REQUIRED WORK: Render everything from the start of the items down to and including the line that contains "1: (201, 215)" as a JSON list of strings, one string per line. Omit blank lines and leave the pictures out of the answer.

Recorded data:
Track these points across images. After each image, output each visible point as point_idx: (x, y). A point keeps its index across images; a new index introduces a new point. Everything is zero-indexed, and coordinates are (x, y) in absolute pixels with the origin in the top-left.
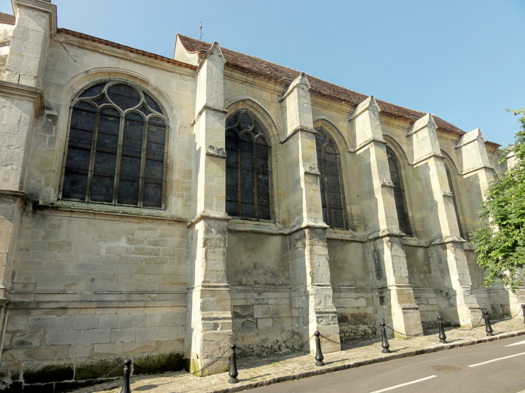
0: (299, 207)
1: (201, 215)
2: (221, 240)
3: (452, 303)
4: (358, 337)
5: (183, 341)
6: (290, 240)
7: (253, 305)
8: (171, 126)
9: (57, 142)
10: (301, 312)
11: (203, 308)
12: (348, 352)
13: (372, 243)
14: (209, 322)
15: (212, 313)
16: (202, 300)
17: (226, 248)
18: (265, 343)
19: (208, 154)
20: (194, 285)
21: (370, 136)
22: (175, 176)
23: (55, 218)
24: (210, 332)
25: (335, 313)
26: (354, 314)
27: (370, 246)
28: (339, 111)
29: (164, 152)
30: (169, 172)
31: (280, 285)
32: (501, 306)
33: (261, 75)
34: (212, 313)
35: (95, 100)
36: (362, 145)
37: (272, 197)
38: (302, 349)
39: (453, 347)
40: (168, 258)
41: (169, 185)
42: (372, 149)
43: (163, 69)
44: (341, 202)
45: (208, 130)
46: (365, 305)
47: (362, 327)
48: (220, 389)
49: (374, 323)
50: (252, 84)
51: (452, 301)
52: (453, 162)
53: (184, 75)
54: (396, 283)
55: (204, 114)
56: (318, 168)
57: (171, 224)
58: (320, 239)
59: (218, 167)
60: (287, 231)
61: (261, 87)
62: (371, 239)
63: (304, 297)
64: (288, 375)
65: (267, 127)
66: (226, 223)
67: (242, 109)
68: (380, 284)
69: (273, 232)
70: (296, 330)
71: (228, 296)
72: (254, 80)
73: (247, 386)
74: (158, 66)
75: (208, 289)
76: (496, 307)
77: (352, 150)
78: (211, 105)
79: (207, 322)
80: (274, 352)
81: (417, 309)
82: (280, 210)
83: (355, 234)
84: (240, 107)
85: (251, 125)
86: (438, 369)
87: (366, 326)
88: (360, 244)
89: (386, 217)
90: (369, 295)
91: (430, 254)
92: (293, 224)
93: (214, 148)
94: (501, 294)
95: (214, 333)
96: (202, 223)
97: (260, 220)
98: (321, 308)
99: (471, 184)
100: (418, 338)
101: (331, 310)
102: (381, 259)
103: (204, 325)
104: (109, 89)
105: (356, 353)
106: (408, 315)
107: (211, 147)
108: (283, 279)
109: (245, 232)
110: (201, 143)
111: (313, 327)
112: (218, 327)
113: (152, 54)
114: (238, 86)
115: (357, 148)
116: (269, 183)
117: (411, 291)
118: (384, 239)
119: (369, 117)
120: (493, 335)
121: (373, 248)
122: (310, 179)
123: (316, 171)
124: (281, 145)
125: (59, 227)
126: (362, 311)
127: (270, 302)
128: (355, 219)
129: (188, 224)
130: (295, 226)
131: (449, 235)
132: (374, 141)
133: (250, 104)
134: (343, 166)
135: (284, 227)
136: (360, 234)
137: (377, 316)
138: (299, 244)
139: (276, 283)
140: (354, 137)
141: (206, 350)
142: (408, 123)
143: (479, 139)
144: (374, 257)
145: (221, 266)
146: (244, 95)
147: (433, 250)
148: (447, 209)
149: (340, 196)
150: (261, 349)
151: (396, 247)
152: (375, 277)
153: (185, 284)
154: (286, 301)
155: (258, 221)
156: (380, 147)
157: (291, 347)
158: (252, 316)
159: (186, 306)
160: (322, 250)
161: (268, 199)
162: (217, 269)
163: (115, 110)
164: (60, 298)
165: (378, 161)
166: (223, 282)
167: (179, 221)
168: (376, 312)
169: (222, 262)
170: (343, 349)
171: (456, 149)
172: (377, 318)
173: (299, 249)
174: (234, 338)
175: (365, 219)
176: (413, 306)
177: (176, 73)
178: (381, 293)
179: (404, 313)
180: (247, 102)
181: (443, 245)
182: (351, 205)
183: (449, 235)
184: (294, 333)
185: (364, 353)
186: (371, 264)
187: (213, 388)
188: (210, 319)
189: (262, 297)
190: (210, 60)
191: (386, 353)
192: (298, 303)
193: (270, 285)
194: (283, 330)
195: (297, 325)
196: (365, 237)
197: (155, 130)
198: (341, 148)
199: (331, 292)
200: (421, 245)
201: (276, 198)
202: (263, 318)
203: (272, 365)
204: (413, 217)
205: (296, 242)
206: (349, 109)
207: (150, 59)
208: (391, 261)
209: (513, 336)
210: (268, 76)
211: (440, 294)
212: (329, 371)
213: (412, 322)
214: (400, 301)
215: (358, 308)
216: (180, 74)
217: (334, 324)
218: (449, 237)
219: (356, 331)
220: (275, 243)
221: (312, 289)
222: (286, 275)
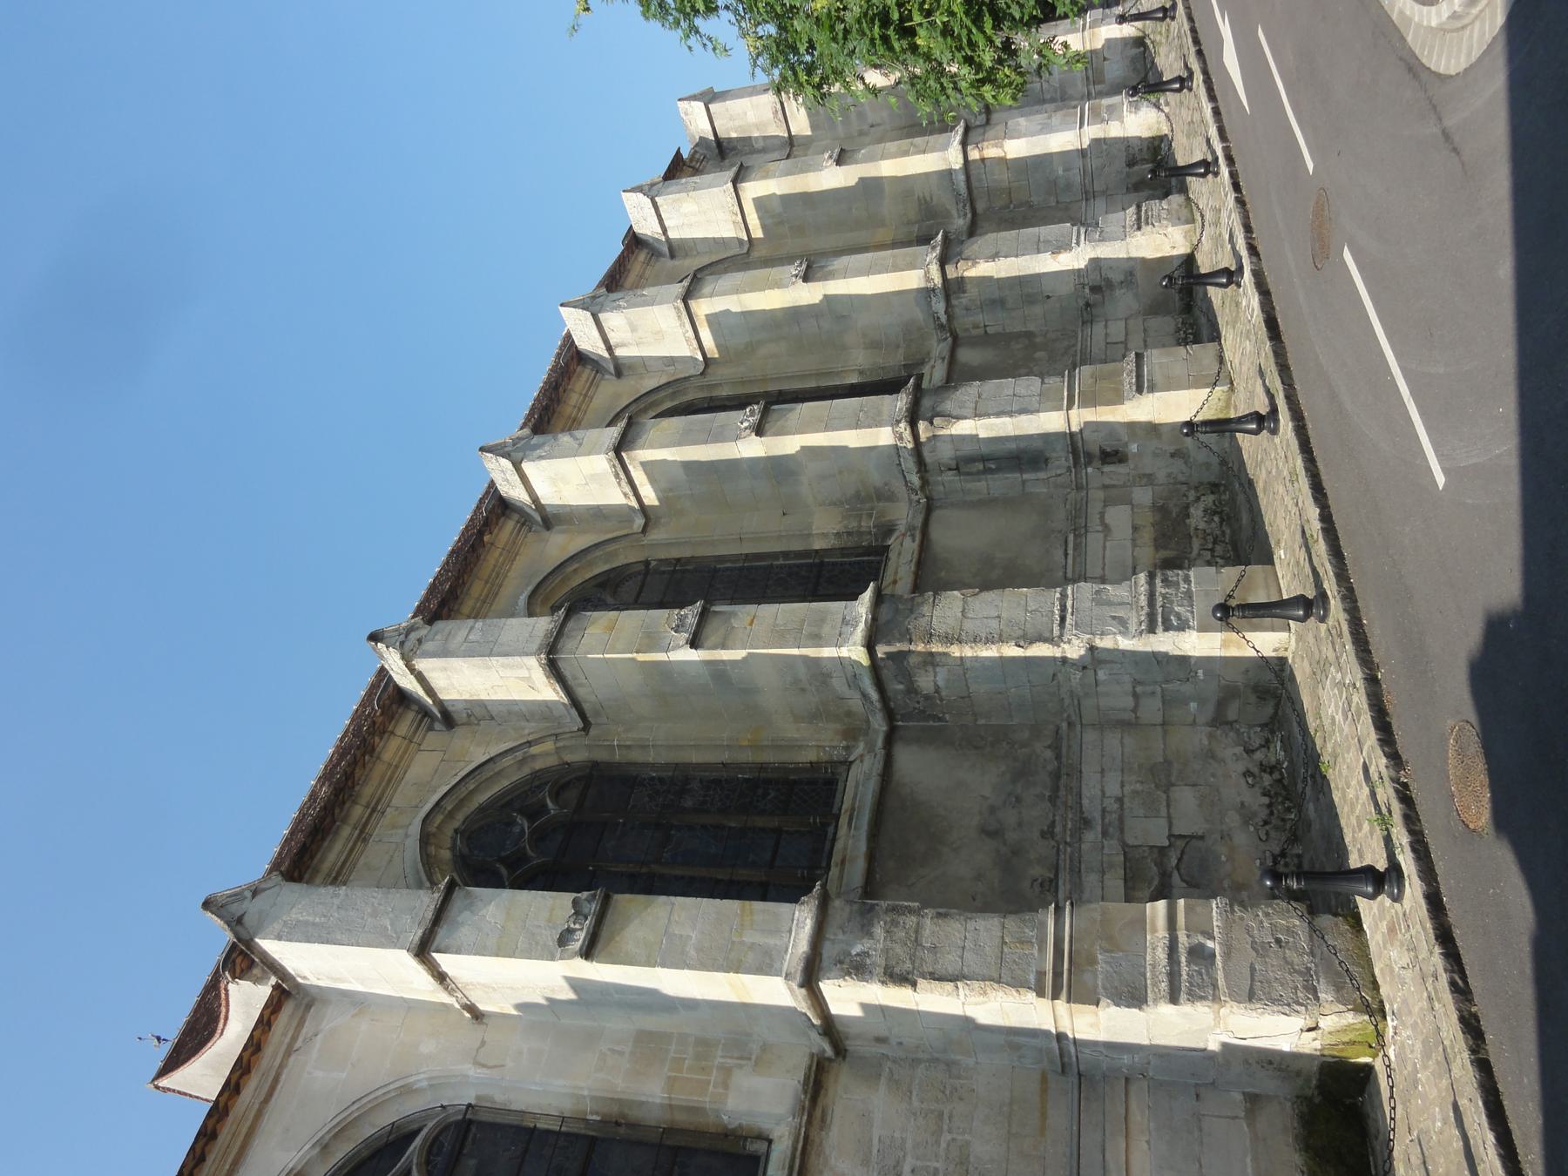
0: (802, 672)
1: (801, 986)
2: (895, 923)
3: (1122, 278)
4: (1228, 531)
5: (1254, 1101)
6: (907, 717)
7: (1124, 845)
8: (467, 1097)
10: (1149, 689)
11: (1133, 998)
12: (1278, 542)
13: (934, 478)
14: (1185, 977)
15: (1153, 966)
16: (1104, 1002)
17: (925, 905)
18: (1255, 814)
19: (588, 953)
20: (1047, 1033)
21: (601, 463)
22: (651, 1092)
24: (1220, 976)
25: (1151, 577)
26: (1155, 540)
27: (946, 482)
28: (511, 553)
29: (559, 1133)
30: (635, 1114)
31: (1058, 757)
32: (1131, 163)
33: (349, 776)
34: (1153, 966)
36: (628, 489)
37: (762, 767)
38: (1272, 686)
39: (1253, 250)
40: (946, 1137)
41: (682, 1119)
42: (639, 456)
43: (259, 1114)
44: (798, 566)
45: (504, 949)
46: (1128, 508)
47: (1197, 518)
48: (1429, 925)
49: (1184, 488)
50: (374, 810)
51: (1116, 277)
52: (711, 265)
53: (294, 1039)
54: (1060, 409)
55: (444, 961)
56: (682, 607)
57: (823, 1120)
58: (912, 611)
59: (636, 921)
60: (879, 724)
61: (393, 777)
62: (922, 478)
63: (1102, 675)
64: (1364, 698)
65: (526, 771)
66: (837, 903)
67: (453, 848)
68: (1061, 460)
69: (878, 766)
70: (1210, 709)
71: (1094, 910)
72: (364, 801)
73: (1411, 832)
74: (244, 1131)
75: (1069, 982)
76: (1134, 179)
77: (639, 522)
78: (416, 935)
79: (1184, 985)
80: (1285, 787)
81: (1139, 357)
82: (812, 744)
83: (902, 528)
84: (446, 854)
85: (512, 823)
86: (1322, 252)
87: (1192, 510)
88: (937, 514)
89: (857, 427)
90: (1097, 495)
91: (975, 332)
92: (856, 703)
93: (570, 931)
94: (1096, 163)
95: (1225, 963)
96: (827, 987)
97: (835, 811)
98: (1136, 619)
99: (781, 223)
100: (1228, 355)
101: (1143, 588)
102: (985, 450)
103: (1194, 997)
105: (1281, 513)
106: (1158, 378)
107: (564, 939)
108: (1038, 747)
109: (871, 857)
110: (547, 977)
111: (1200, 644)
112: (1202, 946)
113: (192, 1148)
114: (374, 853)
115: (634, 503)
116: (715, 775)
117: (1086, 370)
118: (923, 437)
119: (543, 462)
120: (1216, 159)
121: (949, 477)
122: (713, 631)
123: (691, 614)
124: (593, 732)
126: (1147, 518)
127: (1113, 789)
128: (855, 524)
129: (829, 1052)
130: (865, 696)
131: (921, 272)
132: (619, 449)
133: (439, 819)
134: (686, 553)
135: (867, 734)
136: (903, 513)
137: (1161, 476)
138: (925, 682)
139: (1050, 768)
140: (599, 514)
141: (1287, 994)
142: (579, 369)
143: (653, 193)
144: (979, 473)
145: (986, 929)
146: (407, 836)
147: (964, 322)
148: (846, 274)
149: (781, 567)
150: (1276, 828)
151: (948, 406)
152: (1042, 475)
153: (1044, 1079)
154: (1113, 740)
155: (837, 817)
156: (638, 436)
157: (1266, 734)
158: (1162, 851)
159: (1127, 1080)
160: (946, 609)
161: (768, 782)
162: (997, 941)
165: (679, 443)
166: (1043, 925)
167: (816, 1082)
168: (1149, 479)
169: (971, 925)
170: (1267, 558)
171: (672, 256)
172: (1169, 475)
173: (941, 683)
174: (1239, 895)
175: (857, 495)
176: (1132, 366)
177: (282, 1066)
178: (1090, 458)
179: (1152, 389)
180: (432, 829)
181: (952, 288)
182: (809, 535)
183: (921, 272)
184: (1219, 720)
185: (1281, 490)
186: (999, 484)
187: (1423, 954)
188: (1173, 976)
189: (1097, 815)
190: (259, 929)
191: (1277, 421)
192: (1118, 699)
193: (1056, 789)
194: (1210, 755)
195: (1193, 705)
196: (915, 498)
197: (472, 1162)
198: (627, 556)
199: (1086, 588)
200: (946, 354)
201: (769, 757)
202: (1169, 818)
203: (1330, 774)
204: (861, 372)
205: (916, 692)
206: (509, 526)
207: (210, 1158)
208: (993, 420)
209: (1217, 112)
210: (358, 753)
211: (1095, 311)
212: (1342, 576)
213: (1179, 369)
214: (1117, 399)
215: (1135, 529)
216: (289, 1052)
217: (1187, 580)
218: (927, 272)
219: (1210, 539)
220: (914, 764)
221: (1075, 642)
222: (1026, 734)
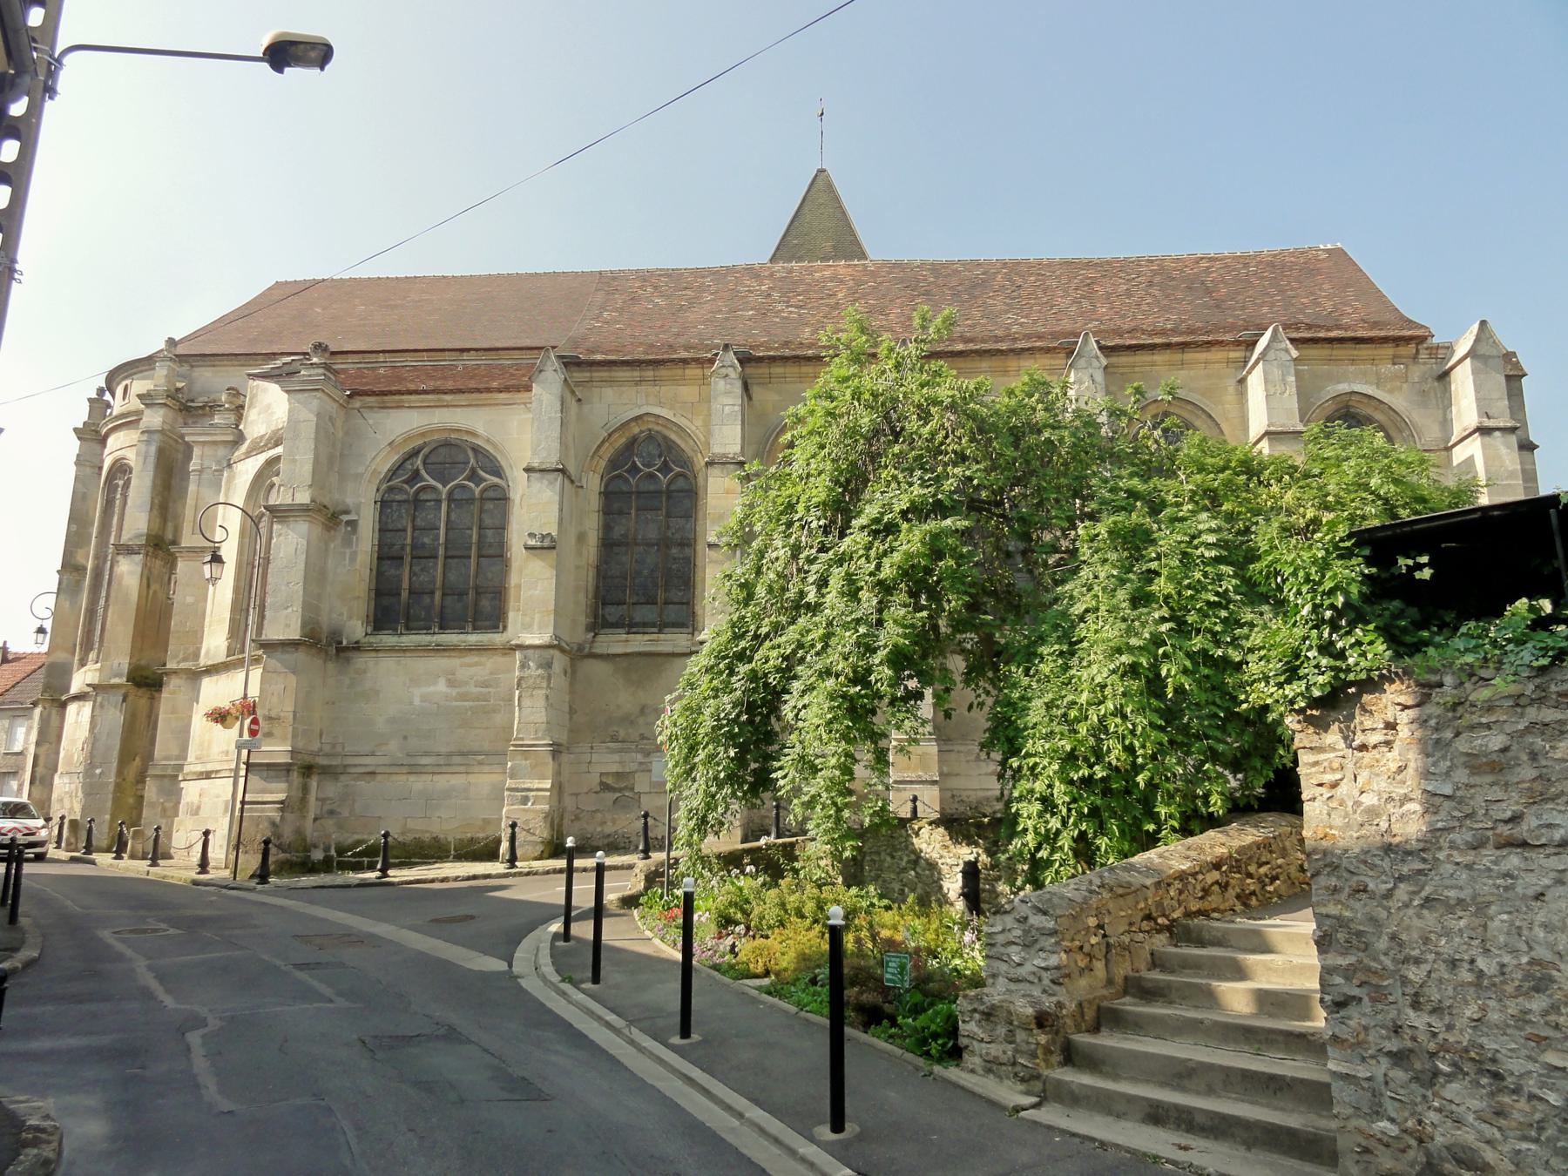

RESULT OF THIS EXERCISE:
[
  "Track these points across images. After each image, output each visible point as point_idx: (x, y). A point keeps its index across images; a new index introduces a new point. Everything is zero-indexed, and coordinates are (x, y) in absolute pixels with the origin in the top-left.",
  "0: (299, 207)",
  "1: (201, 215)"
]